# The problem:
In the entries below, find every line with "brick" and copy it.

# Data for the task:
════════════════════

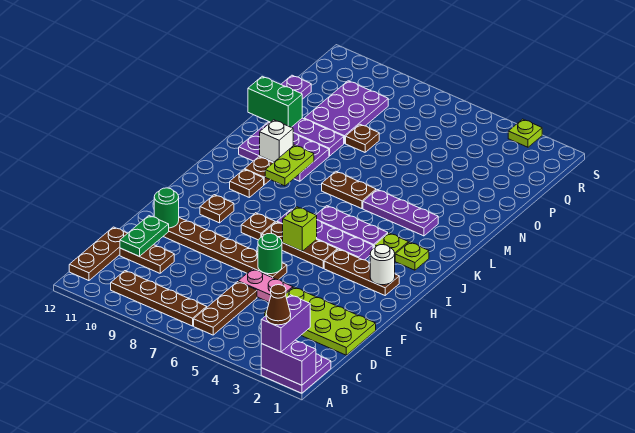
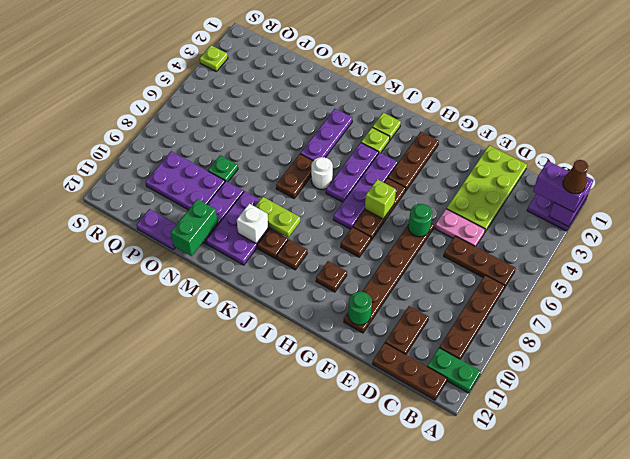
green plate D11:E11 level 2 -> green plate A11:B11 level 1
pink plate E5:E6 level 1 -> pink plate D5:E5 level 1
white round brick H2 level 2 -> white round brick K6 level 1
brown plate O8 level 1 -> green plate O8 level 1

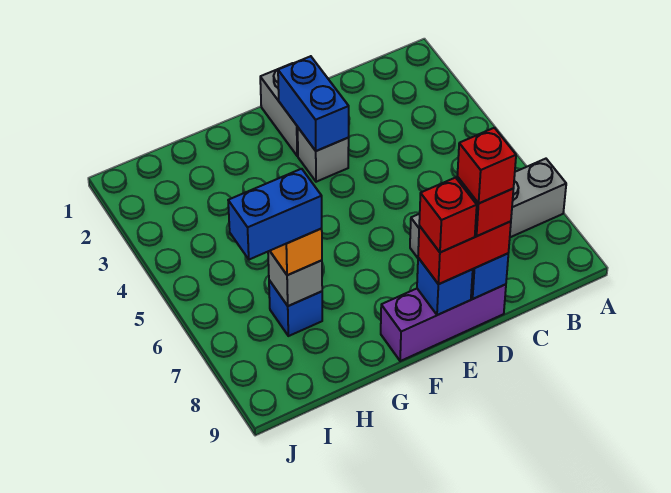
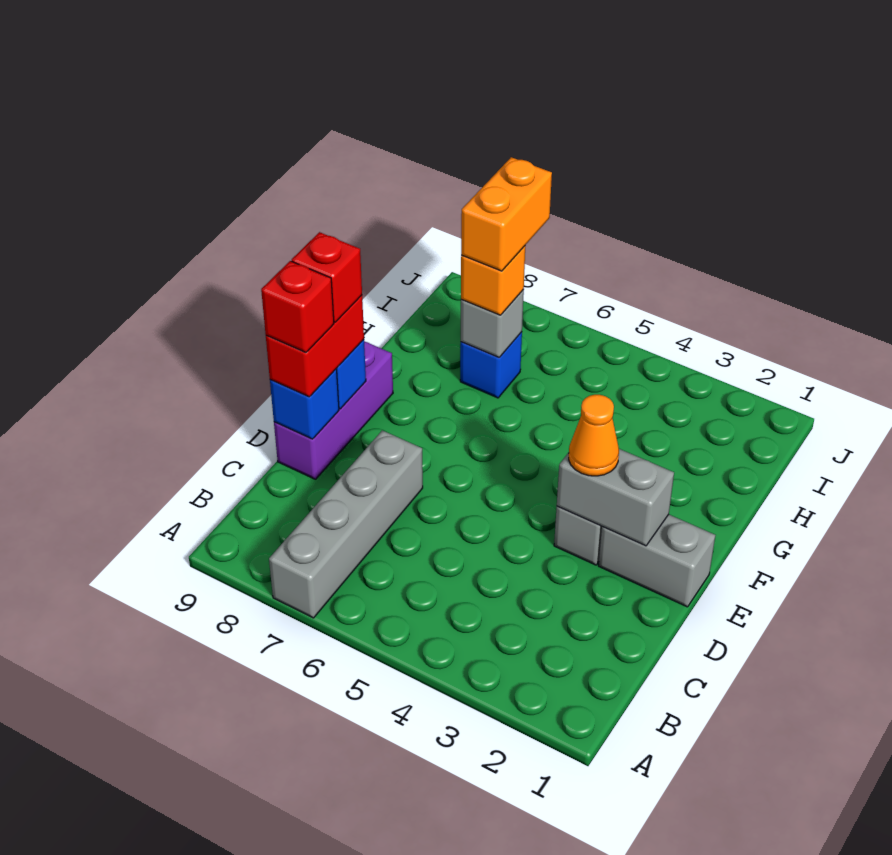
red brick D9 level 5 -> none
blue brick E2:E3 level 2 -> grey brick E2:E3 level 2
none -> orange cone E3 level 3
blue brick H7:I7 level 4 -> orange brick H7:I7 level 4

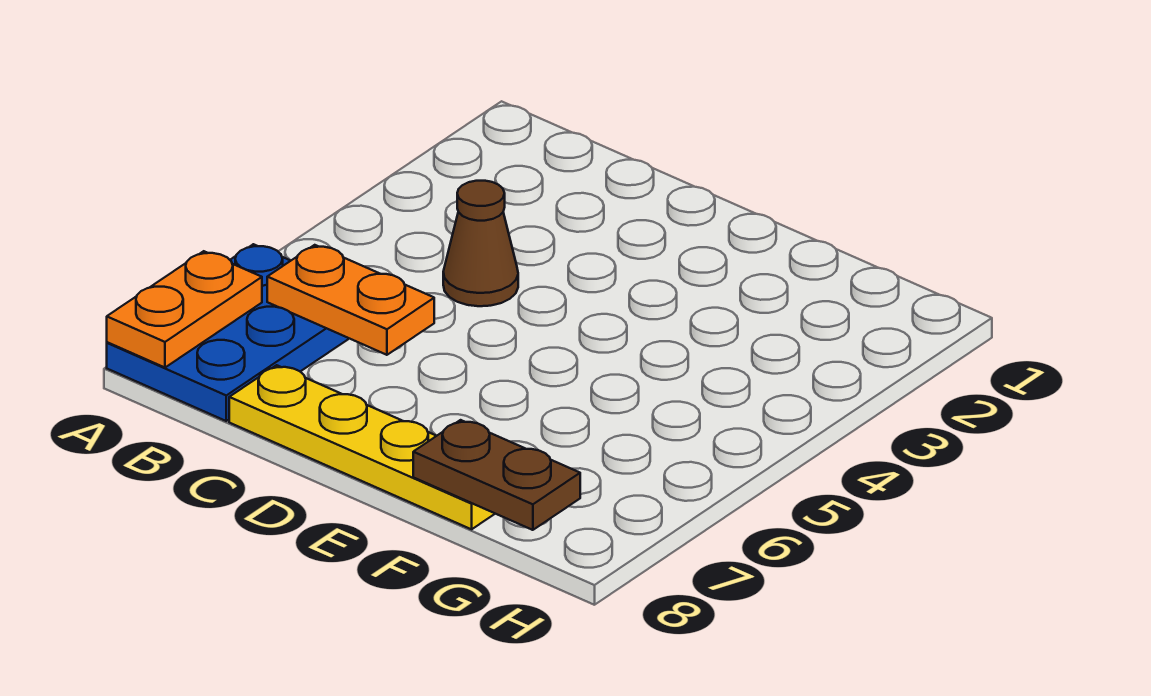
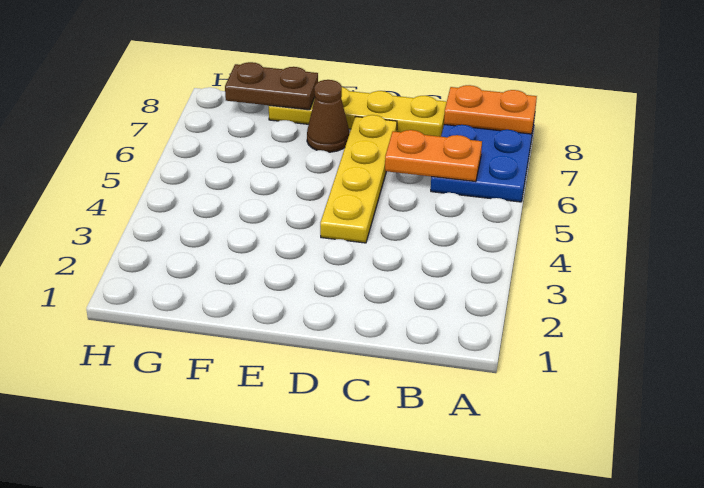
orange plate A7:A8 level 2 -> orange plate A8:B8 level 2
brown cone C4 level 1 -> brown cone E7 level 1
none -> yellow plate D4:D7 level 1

════════════════════

# Solution to this problem:
white round brick H2 level 2 -> white round brick K6 level 1
red brick D9 level 5 -> none
blue brick E2:E3 level 2 -> grey brick E2:E3 level 2
blue brick H7:I7 level 4 -> orange brick H7:I7 level 4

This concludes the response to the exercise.